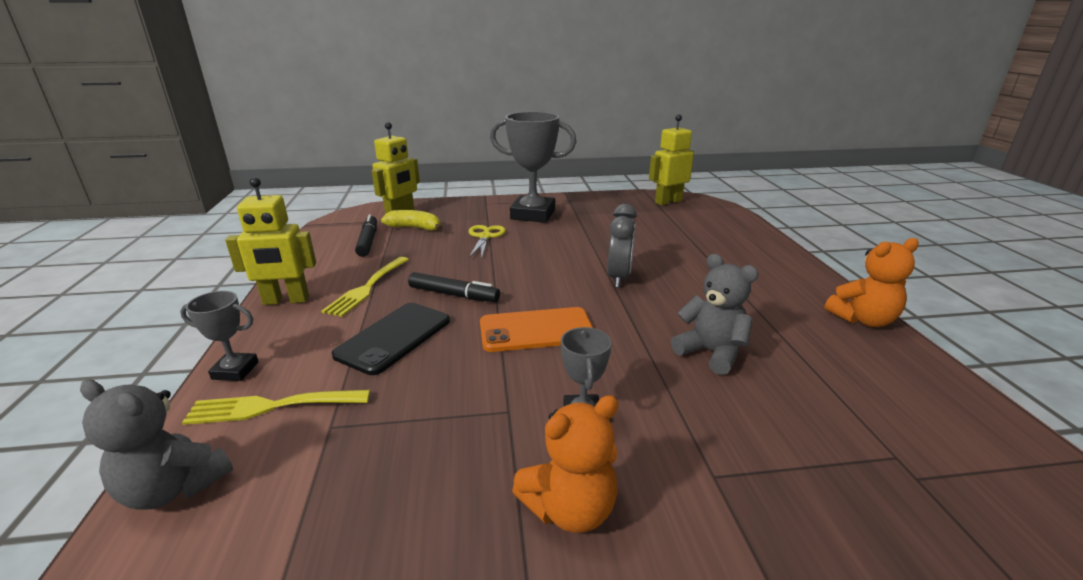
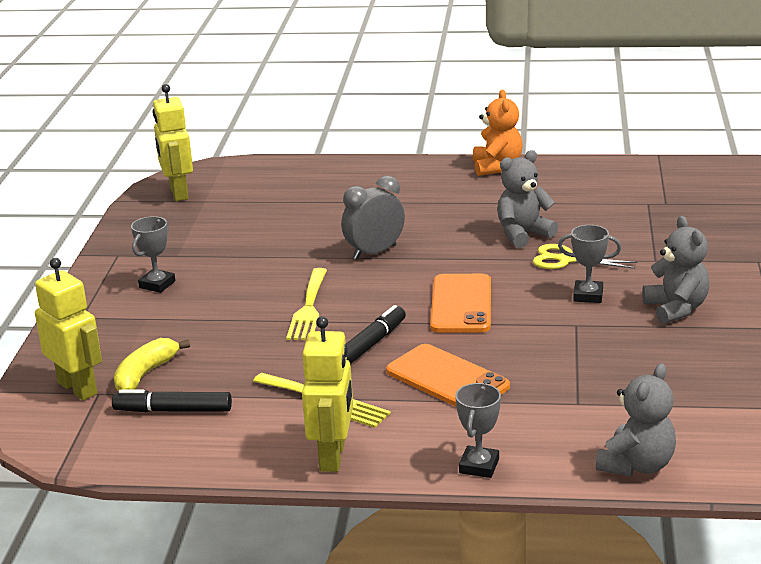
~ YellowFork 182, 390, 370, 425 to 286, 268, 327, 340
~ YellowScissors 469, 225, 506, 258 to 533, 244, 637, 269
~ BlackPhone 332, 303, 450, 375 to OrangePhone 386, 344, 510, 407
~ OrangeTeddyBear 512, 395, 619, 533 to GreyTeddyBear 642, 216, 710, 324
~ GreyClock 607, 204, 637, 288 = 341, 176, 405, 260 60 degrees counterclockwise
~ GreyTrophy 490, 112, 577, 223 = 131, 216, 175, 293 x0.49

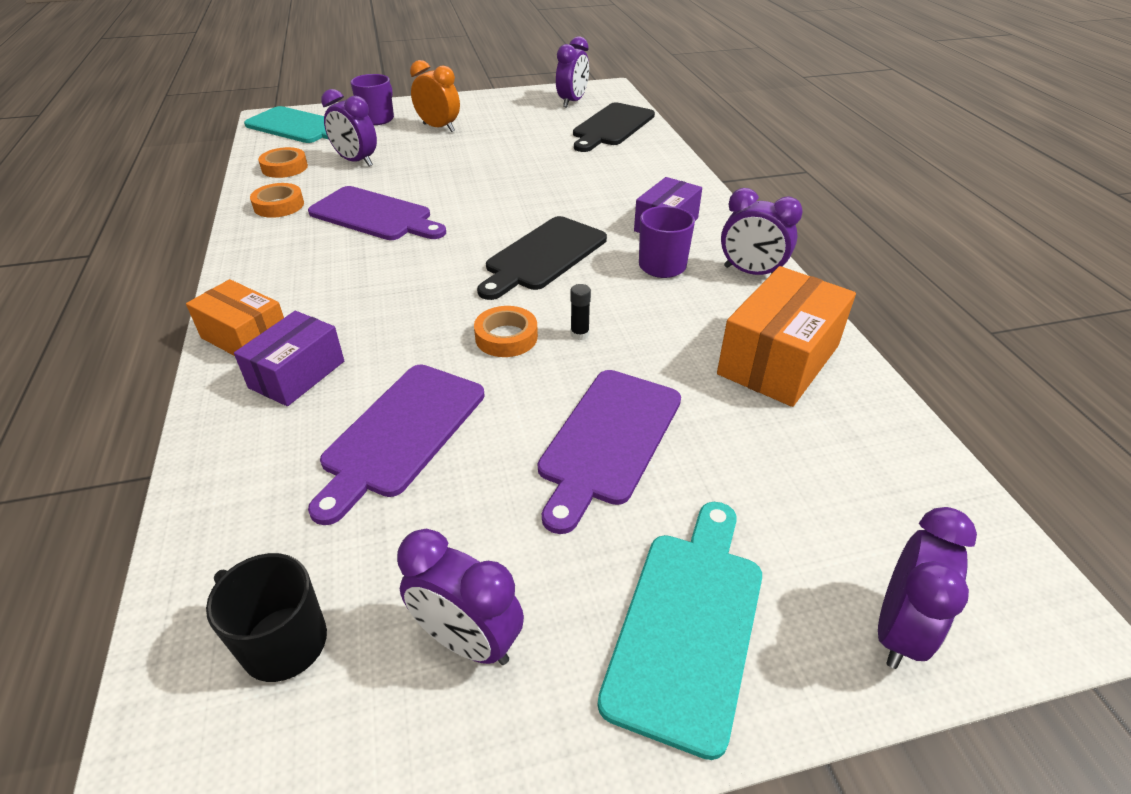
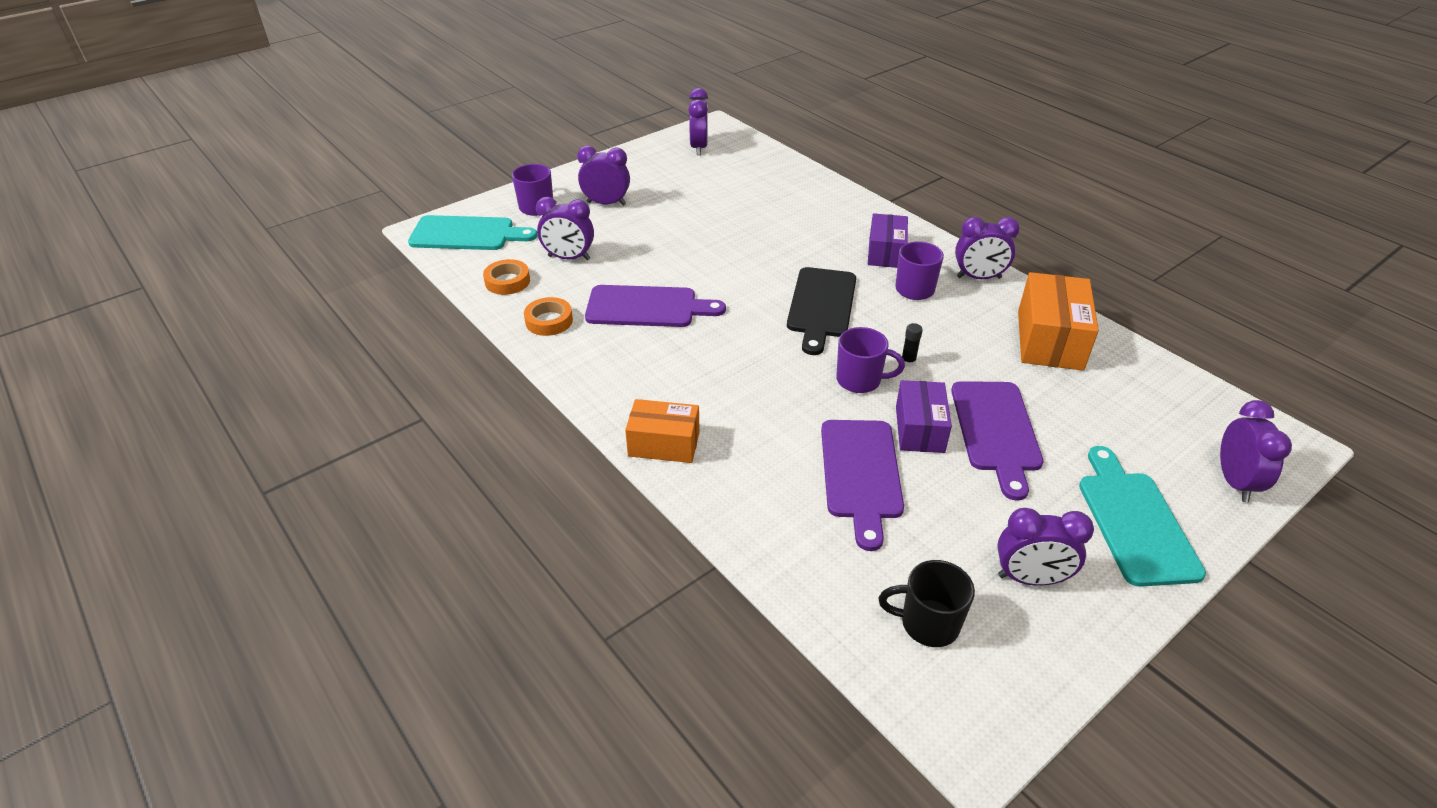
- BlackCuttingBoard 573, 102, 655, 152
~ PurpleBox 234, 311, 344, 406 to 896, 380, 952, 453
~ OrangeTape 474, 306, 538, 357 to PurpleMug 836, 327, 905, 393
~ OrangeClock 410, 60, 460, 132 to PurpleClock 577, 145, 630, 206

=-=-=-=-=

- **What this task involves**: Write out the material above precisely, leaving each picture behind.

- **Answer section**:
~ YellowFork 182, 390, 370, 425 to 286, 268, 327, 340
~ YellowScissors 469, 225, 506, 258 to 533, 244, 637, 269
~ BlackPhone 332, 303, 450, 375 to OrangePhone 386, 344, 510, 407
~ OrangeTeddyBear 512, 395, 619, 533 to GreyTeddyBear 642, 216, 710, 324
~ GreyClock 607, 204, 637, 288 = 341, 176, 405, 260 60 degrees counterclockwise
~ GreyTrophy 490, 112, 577, 223 = 131, 216, 175, 293 x0.49

- BlackCuttingBoard 573, 102, 655, 152
~ PurpleBox 234, 311, 344, 406 to 896, 380, 952, 453
~ OrangeTape 474, 306, 538, 357 to PurpleMug 836, 327, 905, 393
~ OrangeClock 410, 60, 460, 132 to PurpleClock 577, 145, 630, 206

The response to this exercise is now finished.